THE PROBLEM:
The whole listing must be returned exactly, with no line missing.

━━━━━━

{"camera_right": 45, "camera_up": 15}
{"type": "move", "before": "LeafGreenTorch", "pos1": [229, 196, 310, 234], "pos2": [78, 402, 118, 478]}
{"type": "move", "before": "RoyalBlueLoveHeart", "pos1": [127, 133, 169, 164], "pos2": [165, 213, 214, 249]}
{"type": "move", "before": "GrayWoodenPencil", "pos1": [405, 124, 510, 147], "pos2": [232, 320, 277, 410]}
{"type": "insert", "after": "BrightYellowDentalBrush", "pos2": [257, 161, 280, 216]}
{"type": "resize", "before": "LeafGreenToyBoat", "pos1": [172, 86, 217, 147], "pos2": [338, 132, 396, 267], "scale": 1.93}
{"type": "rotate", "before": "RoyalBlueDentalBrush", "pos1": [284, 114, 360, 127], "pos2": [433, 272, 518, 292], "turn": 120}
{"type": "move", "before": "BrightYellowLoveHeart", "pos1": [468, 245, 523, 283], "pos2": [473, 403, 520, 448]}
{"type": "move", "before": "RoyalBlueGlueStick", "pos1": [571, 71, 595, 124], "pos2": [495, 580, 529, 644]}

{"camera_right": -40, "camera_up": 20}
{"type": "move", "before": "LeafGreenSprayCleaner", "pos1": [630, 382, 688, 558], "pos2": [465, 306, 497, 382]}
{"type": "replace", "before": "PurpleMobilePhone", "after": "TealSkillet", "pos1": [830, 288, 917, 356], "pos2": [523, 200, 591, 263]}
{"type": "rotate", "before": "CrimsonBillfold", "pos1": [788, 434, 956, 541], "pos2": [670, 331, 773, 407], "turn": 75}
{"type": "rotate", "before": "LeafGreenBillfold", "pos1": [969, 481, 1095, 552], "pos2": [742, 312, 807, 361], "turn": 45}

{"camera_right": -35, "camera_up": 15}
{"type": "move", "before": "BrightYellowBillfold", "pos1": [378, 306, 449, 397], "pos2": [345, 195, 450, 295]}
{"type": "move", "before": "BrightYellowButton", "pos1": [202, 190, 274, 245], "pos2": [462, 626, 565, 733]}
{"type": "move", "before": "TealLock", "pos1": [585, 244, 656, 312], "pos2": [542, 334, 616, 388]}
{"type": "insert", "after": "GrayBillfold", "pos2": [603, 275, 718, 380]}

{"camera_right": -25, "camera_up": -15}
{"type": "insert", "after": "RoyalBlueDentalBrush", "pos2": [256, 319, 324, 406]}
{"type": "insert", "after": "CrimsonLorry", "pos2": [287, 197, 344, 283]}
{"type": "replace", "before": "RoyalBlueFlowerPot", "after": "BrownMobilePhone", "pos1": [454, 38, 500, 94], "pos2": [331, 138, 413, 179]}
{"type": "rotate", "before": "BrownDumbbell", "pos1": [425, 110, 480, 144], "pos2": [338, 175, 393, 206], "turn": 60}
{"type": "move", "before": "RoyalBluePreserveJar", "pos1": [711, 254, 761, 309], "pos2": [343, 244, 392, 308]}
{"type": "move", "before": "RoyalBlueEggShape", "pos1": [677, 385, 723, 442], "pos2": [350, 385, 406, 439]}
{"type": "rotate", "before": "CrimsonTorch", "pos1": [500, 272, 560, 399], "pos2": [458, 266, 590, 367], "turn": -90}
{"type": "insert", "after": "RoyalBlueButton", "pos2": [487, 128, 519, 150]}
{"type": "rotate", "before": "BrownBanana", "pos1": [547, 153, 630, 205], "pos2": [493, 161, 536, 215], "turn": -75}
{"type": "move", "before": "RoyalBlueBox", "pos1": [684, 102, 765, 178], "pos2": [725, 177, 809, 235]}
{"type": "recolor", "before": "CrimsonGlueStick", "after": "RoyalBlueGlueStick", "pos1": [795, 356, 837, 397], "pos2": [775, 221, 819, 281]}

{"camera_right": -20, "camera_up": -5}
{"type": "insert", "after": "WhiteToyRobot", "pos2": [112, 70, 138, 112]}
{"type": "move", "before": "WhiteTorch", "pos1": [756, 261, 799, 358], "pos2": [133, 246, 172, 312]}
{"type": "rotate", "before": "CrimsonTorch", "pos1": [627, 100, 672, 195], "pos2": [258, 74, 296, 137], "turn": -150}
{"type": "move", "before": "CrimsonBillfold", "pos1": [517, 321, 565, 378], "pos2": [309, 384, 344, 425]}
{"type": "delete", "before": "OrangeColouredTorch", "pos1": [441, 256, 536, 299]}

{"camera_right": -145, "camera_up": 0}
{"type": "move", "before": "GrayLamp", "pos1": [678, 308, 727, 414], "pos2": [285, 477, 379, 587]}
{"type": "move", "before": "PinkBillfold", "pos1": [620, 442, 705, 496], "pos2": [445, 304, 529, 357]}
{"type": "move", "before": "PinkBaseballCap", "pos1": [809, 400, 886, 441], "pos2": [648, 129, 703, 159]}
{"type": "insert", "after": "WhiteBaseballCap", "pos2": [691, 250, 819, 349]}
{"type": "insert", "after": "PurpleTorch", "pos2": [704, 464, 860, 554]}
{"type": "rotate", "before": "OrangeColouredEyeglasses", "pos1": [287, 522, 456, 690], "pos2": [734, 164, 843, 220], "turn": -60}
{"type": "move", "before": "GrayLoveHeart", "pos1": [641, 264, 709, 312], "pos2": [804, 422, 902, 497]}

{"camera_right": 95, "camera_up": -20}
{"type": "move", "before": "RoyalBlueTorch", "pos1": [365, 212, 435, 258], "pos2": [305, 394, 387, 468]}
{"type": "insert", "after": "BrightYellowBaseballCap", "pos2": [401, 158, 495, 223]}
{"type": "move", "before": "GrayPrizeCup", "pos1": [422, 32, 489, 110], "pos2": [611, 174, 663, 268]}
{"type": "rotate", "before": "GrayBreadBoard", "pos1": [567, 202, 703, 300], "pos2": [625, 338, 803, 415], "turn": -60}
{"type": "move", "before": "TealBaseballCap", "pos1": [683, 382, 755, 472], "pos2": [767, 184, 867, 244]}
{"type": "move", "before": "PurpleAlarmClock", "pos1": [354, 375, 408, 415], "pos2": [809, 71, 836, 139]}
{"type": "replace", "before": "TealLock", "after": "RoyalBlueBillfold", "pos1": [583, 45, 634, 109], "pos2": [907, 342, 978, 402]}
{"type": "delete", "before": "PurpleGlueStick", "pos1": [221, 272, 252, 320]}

━━━━━━

EXPECTED ANSWER:
{"camera_right": 45, "camera_up": 15}
{"type": "move", "before": "LeafGreenTorch", "pos1": [229, 196, 310, 234], "pos2": [78, 402, 118, 478]}
{"type": "move", "before": "RoyalBlueLoveHeart", "pos1": [127, 133, 169, 164], "pos2": [165, 213, 214, 249]}
{"type": "move", "before": "GrayWoodenPencil", "pos1": [405, 124, 510, 147], "pos2": [232, 320, 277, 410]}
{"type": "insert", "after": "BrightYellowDentalBrush", "pos2": [257, 161, 280, 216]}
{"type": "resize", "before": "LeafGreenToyBoat", "pos1": [172, 86, 217, 147], "pos2": [338, 132, 396, 267], "scale": 1.93}
{"type": "rotate", "before": "RoyalBlueDentalBrush", "pos1": [284, 114, 360, 127], "pos2": [433, 272, 518, 292], "turn": 120}
{"type": "move", "before": "BrightYellowLoveHeart", "pos1": [468, 245, 523, 283], "pos2": [473, 403, 520, 448]}
{"type": "move", "before": "RoyalBlueGlueStick", "pos1": [571, 71, 595, 124], "pos2": [495, 580, 529, 644]}

{"camera_right": -40, "camera_up": 20}
{"type": "move", "before": "LeafGreenSprayCleaner", "pos1": [630, 382, 688, 558], "pos2": [465, 306, 497, 382]}
{"type": "replace", "before": "PurpleMobilePhone", "after": "TealSkillet", "pos1": [830, 288, 917, 356], "pos2": [523, 200, 591, 263]}
{"type": "rotate", "before": "CrimsonBillfold", "pos1": [788, 434, 956, 541], "pos2": [670, 331, 773, 407], "turn": 75}
{"type": "rotate", "before": "LeafGreenBillfold", "pos1": [969, 481, 1095, 552], "pos2": [742, 312, 807, 361], "turn": 45}

{"camera_right": -35, "camera_up": 15}
{"type": "move", "before": "BrightYellowBillfold", "pos1": [378, 306, 449, 397], "pos2": [345, 195, 450, 295]}
{"type": "move", "before": "BrightYellowButton", "pos1": [202, 190, 274, 245], "pos2": [462, 626, 565, 733]}
{"type": "move", "before": "TealLock", "pos1": [585, 244, 656, 312], "pos2": [542, 334, 616, 388]}
{"type": "insert", "after": "GrayBillfold", "pos2": [603, 275, 718, 380]}

{"camera_right": -25, "camera_up": -15}
{"type": "insert", "after": "RoyalBlueDentalBrush", "pos2": [256, 319, 324, 406]}
{"type": "insert", "after": "CrimsonLorry", "pos2": [287, 197, 344, 283]}
{"type": "replace", "before": "RoyalBlueFlowerPot", "after": "BrownMobilePhone", "pos1": [454, 38, 500, 94], "pos2": [331, 138, 413, 179]}
{"type": "rotate", "before": "BrownDumbbell", "pos1": [425, 110, 480, 144], "pos2": [338, 175, 393, 206], "turn": 60}
{"type": "move", "before": "RoyalBluePreserveJar", "pos1": [711, 254, 761, 309], "pos2": [343, 244, 392, 308]}
{"type": "move", "before": "RoyalBlueEggShape", "pos1": [677, 385, 723, 442], "pos2": [350, 385, 406, 439]}
{"type": "rotate", "before": "CrimsonTorch", "pos1": [500, 272, 560, 399], "pos2": [458, 266, 590, 367], "turn": -90}
{"type": "insert", "after": "RoyalBlueButton", "pos2": [487, 128, 519, 150]}
{"type": "rotate", "before": "BrownBanana", "pos1": [547, 153, 630, 205], "pos2": [493, 161, 536, 215], "turn": -75}
{"type": "move", "before": "RoyalBlueBox", "pos1": [684, 102, 765, 178], "pos2": [725, 177, 809, 235]}
{"type": "recolor", "before": "CrimsonGlueStick", "after": "RoyalBlueGlueStick", "pos1": [795, 356, 837, 397], "pos2": [775, 221, 819, 281]}

{"camera_right": -20, "camera_up": -5}
{"type": "insert", "after": "WhiteToyRobot", "pos2": [112, 70, 138, 112]}
{"type": "move", "before": "WhiteTorch", "pos1": [756, 261, 799, 358], "pos2": [133, 246, 172, 312]}
{"type": "rotate", "before": "CrimsonTorch", "pos1": [627, 100, 672, 195], "pos2": [258, 74, 296, 137], "turn": -150}
{"type": "move", "before": "CrimsonBillfold", "pos1": [517, 321, 565, 378], "pos2": [309, 384, 344, 425]}
{"type": "delete", "before": "OrangeColouredTorch", "pos1": [441, 256, 536, 299]}

{"camera_right": -145, "camera_up": 0}
{"type": "move", "before": "GrayLamp", "pos1": [678, 308, 727, 414], "pos2": [285, 477, 379, 587]}
{"type": "move", "before": "PinkBillfold", "pos1": [620, 442, 705, 496], "pos2": [445, 304, 529, 357]}
{"type": "move", "before": "PinkBaseballCap", "pos1": [809, 400, 886, 441], "pos2": [648, 129, 703, 159]}
{"type": "insert", "after": "WhiteBaseballCap", "pos2": [691, 250, 819, 349]}
{"type": "insert", "after": "PurpleTorch", "pos2": [704, 464, 860, 554]}
{"type": "rotate", "before": "OrangeColouredEyeglasses", "pos1": [287, 522, 456, 690], "pos2": [734, 164, 843, 220], "turn": -60}
{"type": "move", "before": "GrayLoveHeart", "pos1": [641, 264, 709, 312], "pos2": [804, 422, 902, 497]}

{"camera_right": 95, "camera_up": -20}
{"type": "move", "before": "RoyalBlueTorch", "pos1": [365, 212, 435, 258], "pos2": [305, 394, 387, 468]}
{"type": "insert", "after": "BrightYellowBaseballCap", "pos2": [401, 158, 495, 223]}
{"type": "move", "before": "GrayPrizeCup", "pos1": [422, 32, 489, 110], "pos2": [611, 174, 663, 268]}
{"type": "rotate", "before": "GrayBreadBoard", "pos1": [567, 202, 703, 300], "pos2": [625, 338, 803, 415], "turn": -60}
{"type": "move", "before": "TealBaseballCap", "pos1": [683, 382, 755, 472], "pos2": [767, 184, 867, 244]}
{"type": "move", "before": "PurpleAlarmClock", "pos1": [354, 375, 408, 415], "pos2": [809, 71, 836, 139]}
{"type": "replace", "before": "TealLock", "after": "RoyalBlueBillfold", "pos1": [583, 45, 634, 109], "pos2": [907, 342, 978, 402]}
{"type": "delete", "before": "PurpleGlueStick", "pos1": [221, 272, 252, 320]}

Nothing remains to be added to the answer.